Description of the task: Write out again the entries from the first line to the line that includes "cyan 1x2 slope [540,233,602,285] -> none", keeping both of those lines.
——————————
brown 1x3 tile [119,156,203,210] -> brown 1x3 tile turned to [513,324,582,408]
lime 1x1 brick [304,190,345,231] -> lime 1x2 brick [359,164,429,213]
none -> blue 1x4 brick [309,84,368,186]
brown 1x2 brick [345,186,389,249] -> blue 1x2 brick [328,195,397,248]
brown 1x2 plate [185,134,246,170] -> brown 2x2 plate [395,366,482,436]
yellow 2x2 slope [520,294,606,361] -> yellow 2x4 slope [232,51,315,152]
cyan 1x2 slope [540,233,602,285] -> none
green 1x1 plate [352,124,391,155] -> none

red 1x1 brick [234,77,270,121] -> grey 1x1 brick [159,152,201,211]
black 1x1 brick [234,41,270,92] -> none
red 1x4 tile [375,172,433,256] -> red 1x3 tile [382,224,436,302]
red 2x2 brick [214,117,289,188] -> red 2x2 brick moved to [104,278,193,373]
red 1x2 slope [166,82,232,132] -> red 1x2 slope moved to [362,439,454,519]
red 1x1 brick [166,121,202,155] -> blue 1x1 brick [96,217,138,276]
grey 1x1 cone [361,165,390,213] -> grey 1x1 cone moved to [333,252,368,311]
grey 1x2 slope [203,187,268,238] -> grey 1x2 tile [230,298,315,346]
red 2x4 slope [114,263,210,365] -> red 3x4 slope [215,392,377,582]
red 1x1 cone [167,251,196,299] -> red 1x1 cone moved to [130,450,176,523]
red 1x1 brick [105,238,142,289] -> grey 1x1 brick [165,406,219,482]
——————————
Response to the exercise:
brown 1x3 tile [119,156,203,210] -> brown 1x3 tile turned to [513,324,582,408]
lime 1x1 brick [304,190,345,231] -> lime 1x2 brick [359,164,429,213]
none -> blue 1x4 brick [309,84,368,186]
brown 1x2 brick [345,186,389,249] -> blue 1x2 brick [328,195,397,248]
brown 1x2 plate [185,134,246,170] -> brown 2x2 plate [395,366,482,436]
yellow 2x2 slope [520,294,606,361] -> yellow 2x4 slope [232,51,315,152]
cyan 1x2 slope [540,233,602,285] -> none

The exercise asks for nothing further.